§ **Exercise materials**:
[BEGIN]

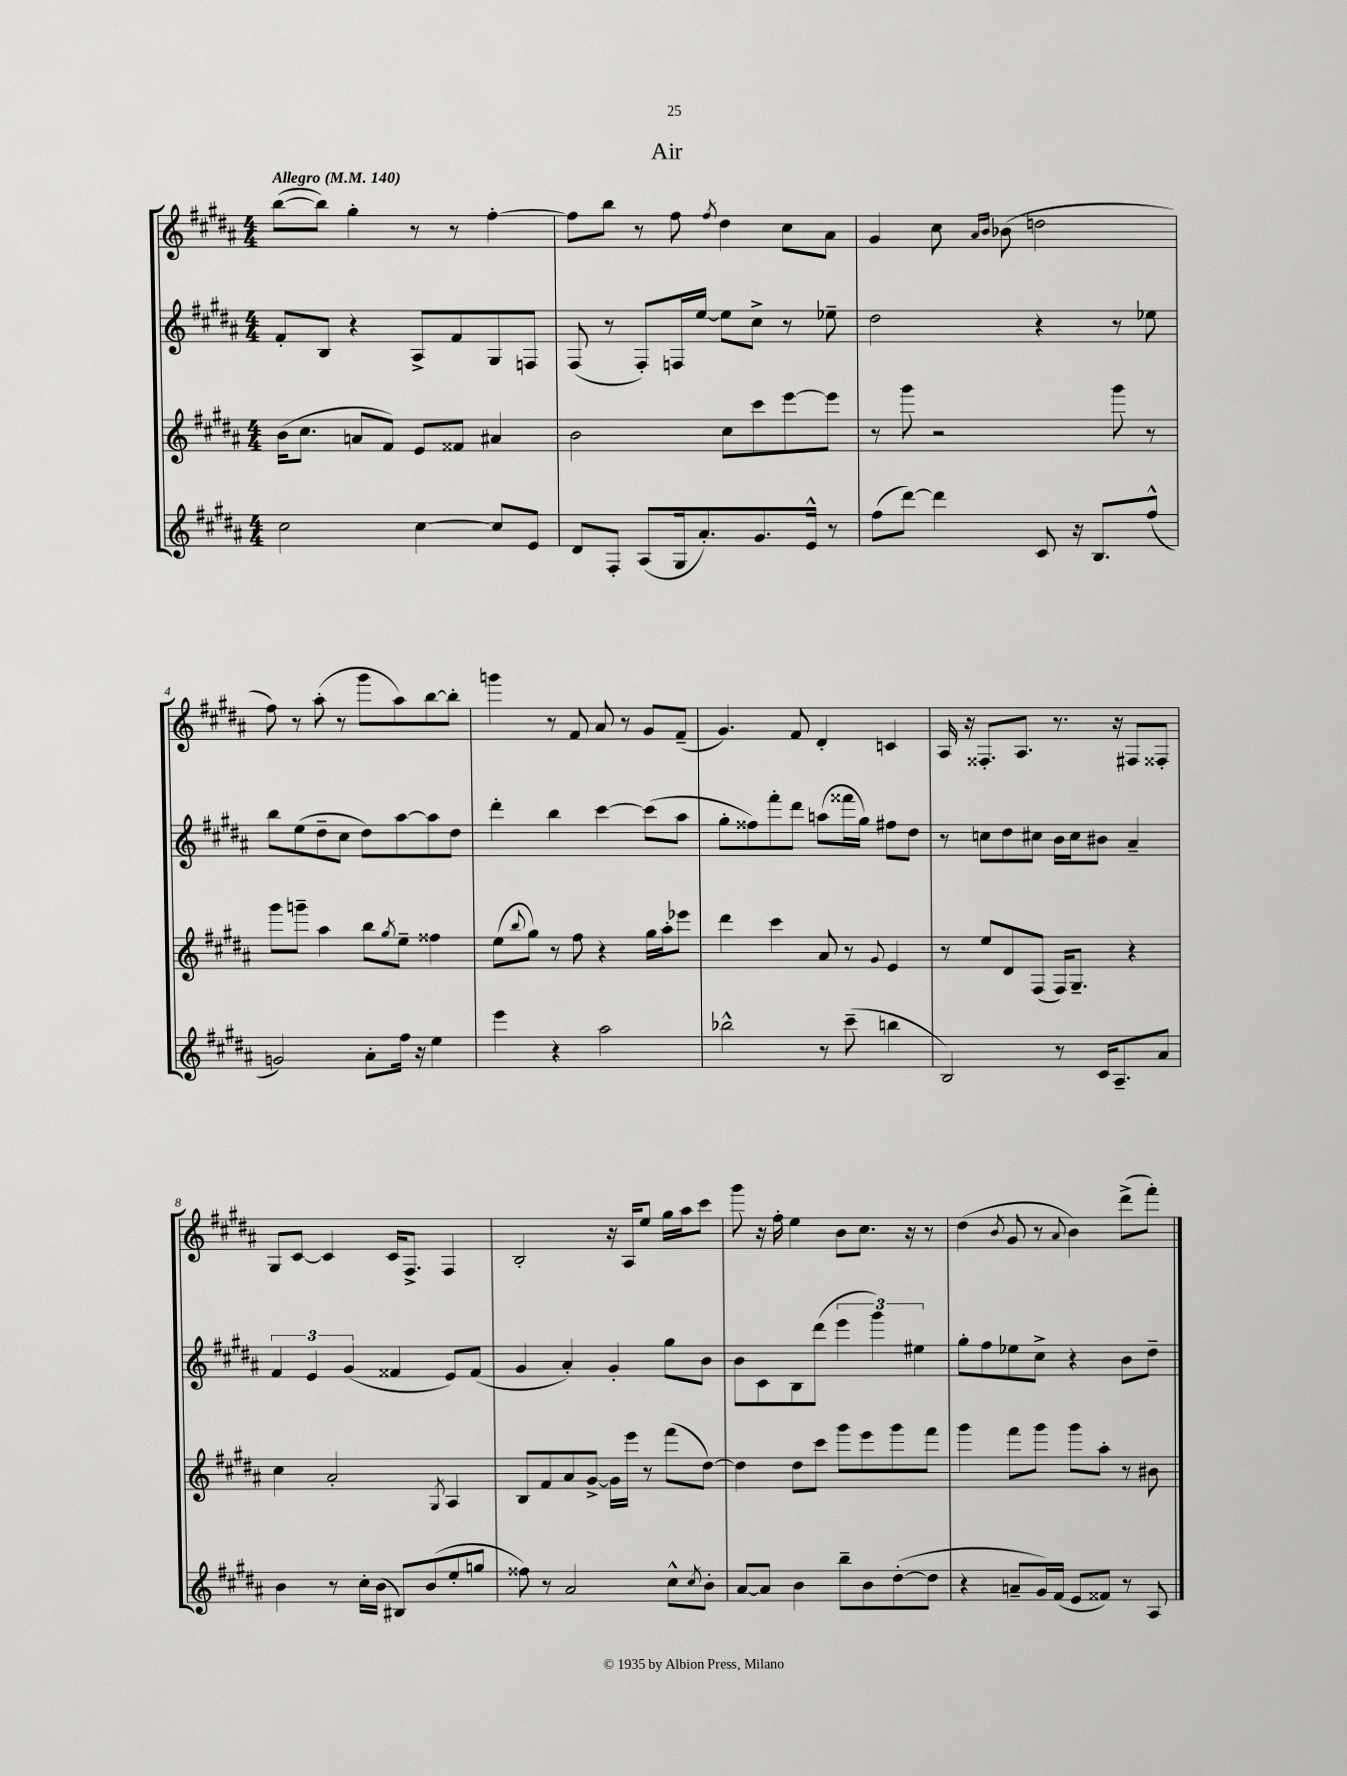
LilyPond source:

\header { title = "Air" }
<<
\new StaffGroup <<
\new Staff = "s0" {
    \clef treble \key b \major \numericTimeSignature \time 4/4 \tempo "Allegro" 4 = 140
    b''8~( b''8) gis''4-. r8 r8 fis''4~-. |
    fis''8 b''8 r8 fis''8 \acciaccatura { fis''8 } dis''4 cis''8 ais'8 |
    gis'4 cis''8 \grace { ais'16 b'16 } bes'8( d''2 |
    fis''8) r8 ais''8-.( r8 gis'''8 ais''8) b''8~ b''8-. |
    g'''4 r8 fis'8 ais'8 r8 gis'8 fis'8--( |
    gis'4.) fis'8 dis'4-. c'4 |
    ais16 r16 fisis8.-. ais8. r8. r16 fis8 fisis8-. |
    gis8 cis'8~ cis'4 cis'16 fis8.-> fis4 |
    b2-. r16 ais16 e''8 gis''16 ais''16 cis'''8 |
    gis'''8 r16 fis''16-. e''4 b'8 cis''8. r16 r8 |
    dis''4( \acciaccatura { b'8 } gis'8 r8 \appoggiatura { ais'8 } b'4) dis'''8->( fis'''8-.) \bar "|." |
}
\new Staff = "s1" {
    \clef treble \key b \major \numericTimeSignature \time 4/4
    fis'8-. b8 r4 ais8-> fis'8 gis8 f8 |
    fis8( r8 fis8-.) f16 e''16~ e''8 cis''8-> r8 ees''8-- |
    dis''2 r4 r8 ees''8 |
    b''8 e''8( dis''8-- cis''8 dis''8) ais''8~ ais''8 dis''8 |
    dis'''4-. b''4 cis'''4~ cis'''8( ais''8 |
    gis''8-. fisis''8) fis'''8-. dis'''8 a''8( fisis'''16 gis''16) fis''8 dis''8 |
    r8 c''8 dis''8 cis''8 b'16 cis''16 bis'8 ais'4-- |
    \tuplet 3/2 { fis'4 e'4 gis'4( } fisis'4 e'8) fisis'8( |
    gis'4 ais'4-.) gis'4-. gis''8 b'8 |
    b'8 cis'8 b8 dis'''8( \tuplet 3/2 { e'''4 gis'''4) eis''4 } |
    gis''8-. fis''8 ees''8 cis''8-> r4 b'8 dis''8-- \bar "|." |
}
\new Staff = "s2" {
    \clef treble \key b \major \numericTimeSignature \time 4/4
    b'16( cis''8. a'8 fis'8) e'8 fisis'8 ais'4 |
    b'2 cis''8 cis'''8 e'''8~ e'''8 |
    r8 gis'''8 r2 gis'''8 r8 |
    gis'''8 g'''8-- ais''4 b''8 \acciaccatura { gis''8 } e''8-- fisis''4 |
    e''8( \appoggiatura { b''8 } gis''8) r8 fis''8 r4 gis''16 ais''16-. ees'''8 |
    dis'''4 cis'''4 ais'8 r8 \appoggiatura { gis'8 } e'4 |
    r8 e''8 dis'8 fis8( fis16) gis8.-- r4 |
    cis''4 ais'2-. \acciaccatura { gis8 } ais4 |
    b8 fis'8 ais'8 gis'8~-> gis'16 e'''16 r8 fis'''8( dis''8~) |
    dis''4 dis''8 cis'''8 gis'''8 e'''8 gis'''8 fis'''8 |
    gis'''4 fis'''8 gis'''8 gis'''8 ais''8-. r8 bis'8 \bar "|." |
}
\new Staff = "s3" {
    \clef treble \key b \major \numericTimeSignature \time 4/4
    cis''2 cis''4~ cis''8 e'8 |
    dis'8 fis8-. ais8( gis16 ais'8.-.) gis'8. e'16-^ r8 |
    fis''8( dis'''8~) dis'''4 cis'8 r16 b8. fis''8-^( |
    g'2) ais'8-. fis''16 r16 e''4 |
    e'''4 r4 ais''2 |
    bes''2-^ r8 cis'''8--( b''4 |
    b2) r8 cis'16 ais8.-- ais'8 |
    b'4 r8 cis''16-. b'16( bis8) b'8( e''8-. g''8 |
    fisis''8) r8 ais'2 cis''8-^ \acciaccatura { cis''8 } b'8-. |
    ais'8~ ais'8 b'4 b''8-- b'8 dis''8~-.( dis''8 |
    r4 a'8-- gis'16) fis'16( e'8 fisis'8) r8 ais8 \bar "|." |
}
>>
>>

[END]

§ **Problem to work on**: List every line above that contains the string "acciaccatura", matching case exactly.

§ **Written solution**:
    fis''8 b''8 r8 fis''8 \acciaccatura { fis''8 } dis''4 cis''8 ais'8 |
    dis''4( \acciaccatura { b'8 } gis'8 r8 \appoggiatura { ais'8 } b'4) dis'''8->( fis'''8-.) \bar "|." |
    gis'''8 g'''8-- ais''4 b''8 \acciaccatura { gis''8 } e''8-- fisis''4 |
    cis''4 ais'2-. \acciaccatura { gis8 } ais4 |
    fisis''8) r8 ais'2 cis''8-^ \acciaccatura { cis''8 } b'8-. |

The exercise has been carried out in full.